* Problem details: For the entries below, print exactly the lines between the line holding "black vekuzak [465,210]" and the line holding "- swapped: white", inclusive, and nothing else.
___ Entries supplied
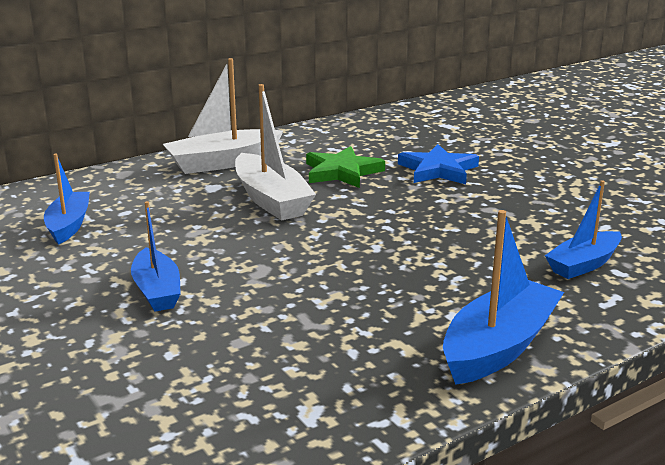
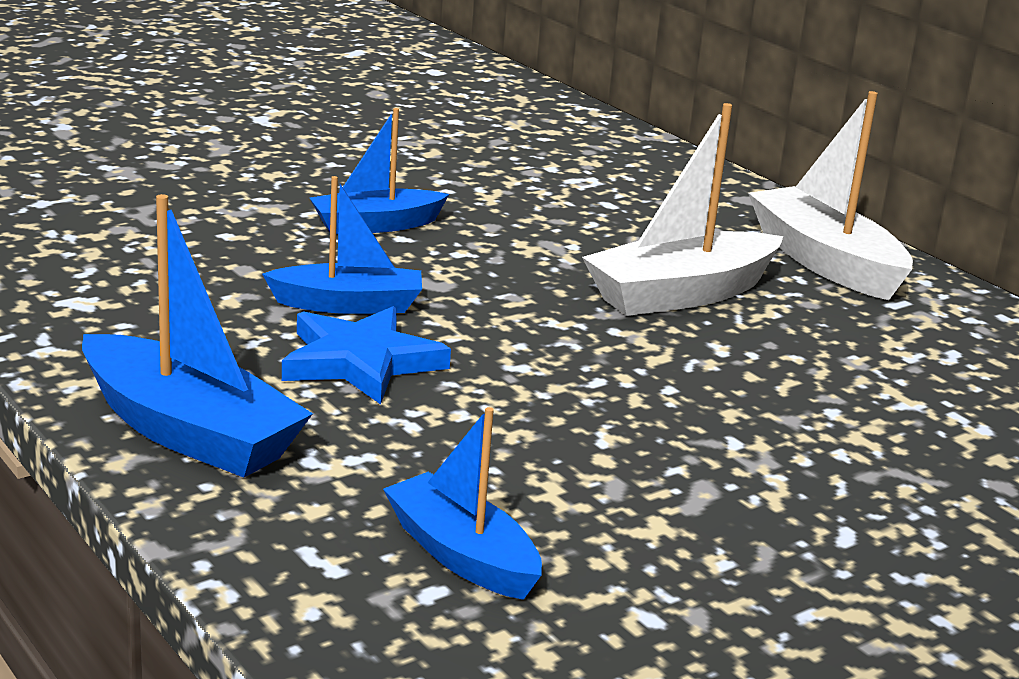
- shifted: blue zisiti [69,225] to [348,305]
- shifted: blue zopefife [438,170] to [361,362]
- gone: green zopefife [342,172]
______
___ Entries supplied
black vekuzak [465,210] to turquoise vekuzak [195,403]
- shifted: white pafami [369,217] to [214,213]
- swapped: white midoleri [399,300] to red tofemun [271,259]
______
* The completed task:
black vekuzak [465,210] to turquoise vekuzak [195,403]
- shifted: white pafami [369,217] to [214,213]
- swapped: white midoleri [399,300] to red tofemun [271,259]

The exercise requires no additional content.